§ **Task details**: Could you copy exactly the lines from the one containing "Target: **carcinoma**." through the last line of the records below, leaving out any pictures?

(Data excerpts)
================

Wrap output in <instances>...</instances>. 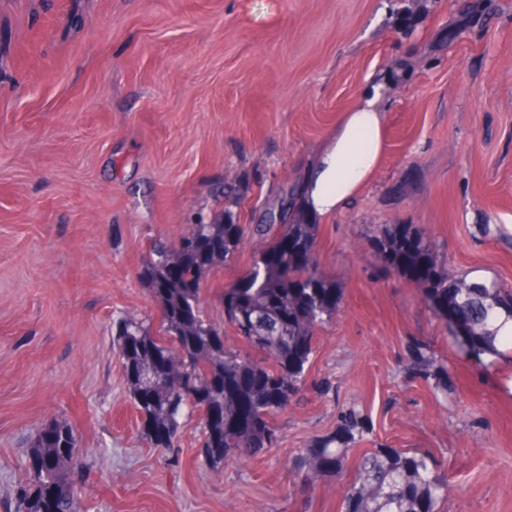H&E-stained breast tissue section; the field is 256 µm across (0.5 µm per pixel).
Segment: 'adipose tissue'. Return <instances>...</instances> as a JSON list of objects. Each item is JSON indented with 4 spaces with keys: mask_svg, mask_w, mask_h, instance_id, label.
<instances>
[{
    "mask_svg": "<svg viewBox=\"0 0 512 512\" xmlns=\"http://www.w3.org/2000/svg\"><path fill=\"white\" fill-rule=\"evenodd\" d=\"M383 95L382 85L369 87L318 151L300 188L307 211L338 212L372 177L384 152Z\"/></svg>",
    "mask_w": 512,
    "mask_h": 512,
    "instance_id": "1",
    "label": "adipose tissue"
}]
</instances>
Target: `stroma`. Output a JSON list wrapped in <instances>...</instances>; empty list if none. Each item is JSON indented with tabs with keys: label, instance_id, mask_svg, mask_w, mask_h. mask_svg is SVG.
<instances>
[{
	"label": "stroma",
	"instance_id": "35a3bbf8",
	"mask_svg": "<svg viewBox=\"0 0 512 512\" xmlns=\"http://www.w3.org/2000/svg\"><path fill=\"white\" fill-rule=\"evenodd\" d=\"M373 83L385 152L317 225L341 303L305 399L273 448L219 469L195 419L150 447L112 336L159 326L151 240L228 211L261 223ZM382 224L449 279L512 288V0H0V512L55 422L79 440L83 512H343L361 455L388 447L431 454L442 512H512V349L459 352L423 283L374 251ZM256 248L206 277L211 320ZM416 339L449 392L408 372ZM350 407L368 426L346 468L300 491L295 459Z\"/></svg>",
	"mask_w": 512,
	"mask_h": 512
}]
</instances>
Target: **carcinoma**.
Here are the masks:
<instances>
[{
    "label": "carcinoma",
    "mask_w": 512,
    "mask_h": 512,
    "mask_svg": "<svg viewBox=\"0 0 512 512\" xmlns=\"http://www.w3.org/2000/svg\"><path fill=\"white\" fill-rule=\"evenodd\" d=\"M298 202V186L293 185L269 209L265 224L248 229L241 224H191L175 243L161 237L153 242L144 277L151 284L167 283L166 304L160 307L165 338L131 319L119 320L112 336L116 347L131 337L151 350L176 355L170 374L154 375L152 398L143 404L138 402L139 379H127L131 400L150 421L144 435L151 447H175L184 421L198 408L192 395L203 387V403L211 417L201 422V447L224 449L207 457L211 468L273 446L276 436L270 418L302 393L315 332L336 315L339 306L336 285L321 274L316 258L317 225L302 222ZM247 231L259 248L249 273L224 291V319L249 347L264 352L269 363L213 343L211 331L218 324L205 317L201 306L204 278L234 258ZM374 244L401 272L409 270L410 262L426 260L425 298L457 309L479 339L477 345L467 347L468 355L480 359L498 354L503 345L512 347V336L499 340L492 328L494 311L512 315V289L496 283L449 282L433 249L406 225L382 231ZM408 369L448 390L447 369L436 364L420 342L411 348ZM53 427L65 432V440L52 445L37 440L28 455L45 459L53 470L63 467L57 495L45 501L31 476H26L17 493V508L24 512L80 510L71 489L78 441L69 426ZM364 429L358 411L343 412L336 433L316 441L296 459L300 485L313 488L318 480L342 470L351 443ZM446 497L448 483L433 475L429 454L377 448L362 457L356 481L343 490V506L344 512H440L438 504Z\"/></svg>",
    "instance_id": "carcinoma-1"
}]
</instances>
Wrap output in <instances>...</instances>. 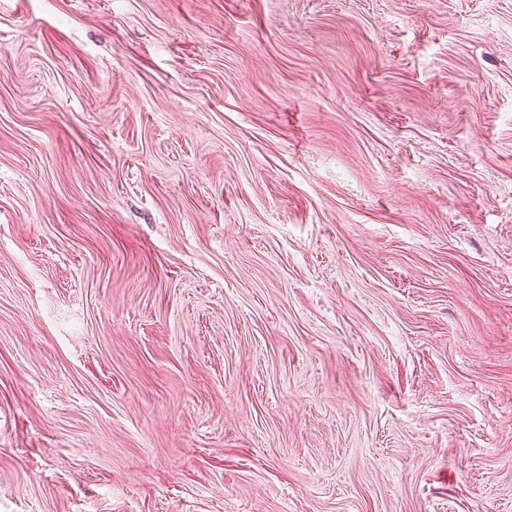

================

§ **Exercise response**:
Target: **carcinoma**.
Here are the masks:
<instances>
[{
    "label": "carcinoma",
    "mask_w": 512,
    "mask_h": 512,
    "mask_svg": "<svg viewBox=\"0 0 512 512\" xmlns=\"http://www.w3.org/2000/svg\"><path fill=\"white\" fill-rule=\"evenodd\" d=\"M298 202V186L293 185L269 209L265 224L248 229L241 224H191L175 243L161 237L153 242L144 277L151 284L167 283L166 304L160 307L165 338L131 319L119 320L112 336L116 347L131 337L151 350L176 355L170 374L154 375L152 398L143 404L138 402L139 379H127L131 400L150 421L144 435L151 447H175L184 421L198 408L192 395L203 387V403L211 417L201 422V447L224 449L207 457L211 468L273 446L276 436L270 418L302 393L315 332L336 315L339 306L336 285L321 274L316 258L317 225L302 222ZM247 231L259 248L249 273L224 291V319L249 347L264 352L269 363L213 343L211 331L218 324L205 317L201 306L204 278L234 258ZM374 244L401 272L409 270L410 262L426 260L425 298L457 309L479 339L477 345L467 347L468 355L480 359L498 354L503 345L512 347V336L499 340L492 328L494 311L512 315V289L496 283L449 282L433 249L406 225L382 231ZM408 369L448 390L447 369L436 364L420 342L411 348ZM53 427L65 432V440L52 445L37 440L28 455L45 459L53 470L63 467L57 495L45 501L31 476H26L17 493V508L24 512L80 510L71 489L78 441L69 426ZM364 429L358 411L343 412L336 433L316 441L296 459L300 485L313 488L318 480L342 470L351 443ZM446 497L448 483L433 475L429 454L377 448L362 457L356 481L343 490V506L344 512H440L438 504Z\"/></svg>",
    "instance_id": "carcinoma-1"
}]
</instances>
Wrap output in <instances>...</instances>. 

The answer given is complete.